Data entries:
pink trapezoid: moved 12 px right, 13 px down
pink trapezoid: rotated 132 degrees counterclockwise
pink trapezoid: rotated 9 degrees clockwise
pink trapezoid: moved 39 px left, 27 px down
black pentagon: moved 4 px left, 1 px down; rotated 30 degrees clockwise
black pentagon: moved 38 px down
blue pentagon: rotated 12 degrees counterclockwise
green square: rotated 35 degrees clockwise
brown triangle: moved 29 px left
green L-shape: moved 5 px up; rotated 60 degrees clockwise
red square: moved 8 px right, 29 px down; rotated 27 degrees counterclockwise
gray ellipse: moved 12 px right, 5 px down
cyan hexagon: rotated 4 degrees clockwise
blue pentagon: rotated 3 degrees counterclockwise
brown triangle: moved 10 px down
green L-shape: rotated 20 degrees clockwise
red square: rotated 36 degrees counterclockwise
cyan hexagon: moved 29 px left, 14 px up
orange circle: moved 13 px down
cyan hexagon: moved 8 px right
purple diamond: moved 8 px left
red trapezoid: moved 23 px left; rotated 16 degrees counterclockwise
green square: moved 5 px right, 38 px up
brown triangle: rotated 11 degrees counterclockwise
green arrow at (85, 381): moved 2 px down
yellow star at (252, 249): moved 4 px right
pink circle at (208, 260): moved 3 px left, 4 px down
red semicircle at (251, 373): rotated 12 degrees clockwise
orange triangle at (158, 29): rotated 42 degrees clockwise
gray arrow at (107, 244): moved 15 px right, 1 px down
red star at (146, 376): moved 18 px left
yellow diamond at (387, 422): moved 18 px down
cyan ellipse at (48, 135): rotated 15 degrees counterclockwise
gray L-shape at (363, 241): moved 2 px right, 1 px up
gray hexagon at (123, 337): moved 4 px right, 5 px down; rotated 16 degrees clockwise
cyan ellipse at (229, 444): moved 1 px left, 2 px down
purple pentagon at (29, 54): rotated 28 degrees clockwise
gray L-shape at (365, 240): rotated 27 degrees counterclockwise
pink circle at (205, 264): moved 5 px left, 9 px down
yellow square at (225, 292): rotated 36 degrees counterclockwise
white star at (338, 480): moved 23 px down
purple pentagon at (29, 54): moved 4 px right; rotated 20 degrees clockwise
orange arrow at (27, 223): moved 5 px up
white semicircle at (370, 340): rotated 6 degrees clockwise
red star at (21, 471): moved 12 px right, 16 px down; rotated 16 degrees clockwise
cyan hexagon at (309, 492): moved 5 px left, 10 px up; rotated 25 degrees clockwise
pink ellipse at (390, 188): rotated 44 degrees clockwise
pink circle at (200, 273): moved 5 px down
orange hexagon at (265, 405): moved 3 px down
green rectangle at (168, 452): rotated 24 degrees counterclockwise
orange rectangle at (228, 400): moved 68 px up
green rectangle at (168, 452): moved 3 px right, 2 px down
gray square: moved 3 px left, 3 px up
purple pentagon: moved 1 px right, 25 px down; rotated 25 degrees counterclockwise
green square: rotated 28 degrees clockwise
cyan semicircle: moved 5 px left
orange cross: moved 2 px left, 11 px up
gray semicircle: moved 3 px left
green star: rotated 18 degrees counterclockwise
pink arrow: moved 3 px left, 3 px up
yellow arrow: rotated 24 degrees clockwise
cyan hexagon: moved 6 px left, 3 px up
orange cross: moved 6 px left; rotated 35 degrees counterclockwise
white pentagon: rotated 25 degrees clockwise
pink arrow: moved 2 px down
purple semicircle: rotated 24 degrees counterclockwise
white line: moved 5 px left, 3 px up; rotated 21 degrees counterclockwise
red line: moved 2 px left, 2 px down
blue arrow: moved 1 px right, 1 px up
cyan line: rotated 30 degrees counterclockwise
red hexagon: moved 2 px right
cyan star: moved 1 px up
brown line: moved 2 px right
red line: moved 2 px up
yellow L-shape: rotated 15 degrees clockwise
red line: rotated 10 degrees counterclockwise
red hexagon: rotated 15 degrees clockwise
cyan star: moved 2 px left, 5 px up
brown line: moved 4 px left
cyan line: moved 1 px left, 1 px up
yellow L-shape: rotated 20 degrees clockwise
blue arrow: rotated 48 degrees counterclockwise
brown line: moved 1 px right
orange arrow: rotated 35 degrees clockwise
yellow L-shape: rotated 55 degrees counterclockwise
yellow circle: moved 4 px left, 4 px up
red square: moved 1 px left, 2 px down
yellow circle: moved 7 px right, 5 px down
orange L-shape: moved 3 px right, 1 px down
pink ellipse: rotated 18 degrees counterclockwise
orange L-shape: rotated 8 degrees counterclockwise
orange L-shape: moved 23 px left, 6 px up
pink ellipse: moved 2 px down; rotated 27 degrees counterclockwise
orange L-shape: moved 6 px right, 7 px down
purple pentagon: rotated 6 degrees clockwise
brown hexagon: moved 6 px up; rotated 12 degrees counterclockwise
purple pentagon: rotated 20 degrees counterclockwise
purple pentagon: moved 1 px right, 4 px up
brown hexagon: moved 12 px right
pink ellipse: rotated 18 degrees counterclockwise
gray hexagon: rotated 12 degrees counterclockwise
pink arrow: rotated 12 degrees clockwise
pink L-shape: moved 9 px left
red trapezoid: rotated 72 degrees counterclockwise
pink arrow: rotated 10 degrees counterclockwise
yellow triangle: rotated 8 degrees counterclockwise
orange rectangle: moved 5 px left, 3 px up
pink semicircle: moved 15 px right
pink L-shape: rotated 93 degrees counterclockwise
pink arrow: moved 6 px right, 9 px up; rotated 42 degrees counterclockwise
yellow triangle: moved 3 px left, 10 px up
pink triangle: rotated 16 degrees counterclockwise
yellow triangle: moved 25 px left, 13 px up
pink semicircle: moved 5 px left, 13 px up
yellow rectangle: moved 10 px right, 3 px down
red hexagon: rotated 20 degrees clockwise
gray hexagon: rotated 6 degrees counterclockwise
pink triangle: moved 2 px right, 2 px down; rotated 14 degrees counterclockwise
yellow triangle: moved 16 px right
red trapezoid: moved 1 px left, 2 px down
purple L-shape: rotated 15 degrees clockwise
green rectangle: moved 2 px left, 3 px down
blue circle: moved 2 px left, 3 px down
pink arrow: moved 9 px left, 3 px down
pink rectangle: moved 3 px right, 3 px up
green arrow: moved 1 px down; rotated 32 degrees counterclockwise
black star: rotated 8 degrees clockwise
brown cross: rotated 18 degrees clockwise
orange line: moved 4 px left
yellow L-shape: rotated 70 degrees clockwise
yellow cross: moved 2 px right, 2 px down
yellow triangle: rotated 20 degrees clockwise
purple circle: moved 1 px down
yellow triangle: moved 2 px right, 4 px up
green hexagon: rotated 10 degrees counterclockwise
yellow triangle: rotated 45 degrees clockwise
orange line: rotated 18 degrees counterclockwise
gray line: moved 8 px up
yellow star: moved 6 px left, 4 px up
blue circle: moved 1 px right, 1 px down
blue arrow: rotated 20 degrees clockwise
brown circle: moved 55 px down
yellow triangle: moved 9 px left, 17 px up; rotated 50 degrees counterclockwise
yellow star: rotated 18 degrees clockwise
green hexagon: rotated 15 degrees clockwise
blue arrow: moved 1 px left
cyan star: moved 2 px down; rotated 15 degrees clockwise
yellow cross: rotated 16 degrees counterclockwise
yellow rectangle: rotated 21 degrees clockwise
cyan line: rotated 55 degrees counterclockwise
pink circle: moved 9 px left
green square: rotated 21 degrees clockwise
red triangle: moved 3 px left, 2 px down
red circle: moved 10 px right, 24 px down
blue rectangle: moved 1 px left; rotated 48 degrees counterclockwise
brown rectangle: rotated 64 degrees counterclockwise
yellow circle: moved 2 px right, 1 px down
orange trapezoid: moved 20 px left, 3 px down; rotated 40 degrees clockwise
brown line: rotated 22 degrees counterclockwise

Instructions for the task: Lay out the lines above as a JSON list of strings, one string per line and blank lines omitted, starting from the first line and running up to and including the line with "red square: moved 8".

Exercise answer:
[
  "pink trapezoid: moved 12 px right, 13 px down",
  "pink trapezoid: rotated 132 degrees counterclockwise",
  "pink trapezoid: rotated 9 degrees clockwise",
  "pink trapezoid: moved 39 px left, 27 px down",
  "black pentagon: moved 4 px left, 1 px down; rotated 30 degrees clockwise",
  "black pentagon: moved 38 px down",
  "blue pentagon: rotated 12 degrees counterclockwise",
  "green square: rotated 35 degrees clockwise",
  "brown triangle: moved 29 px left",
  "green L-shape: moved 5 px up; rotated 60 degrees clockwise",
  "red square: moved 8 px right, 29 px down; rotated 27 degrees counterclockwise"
]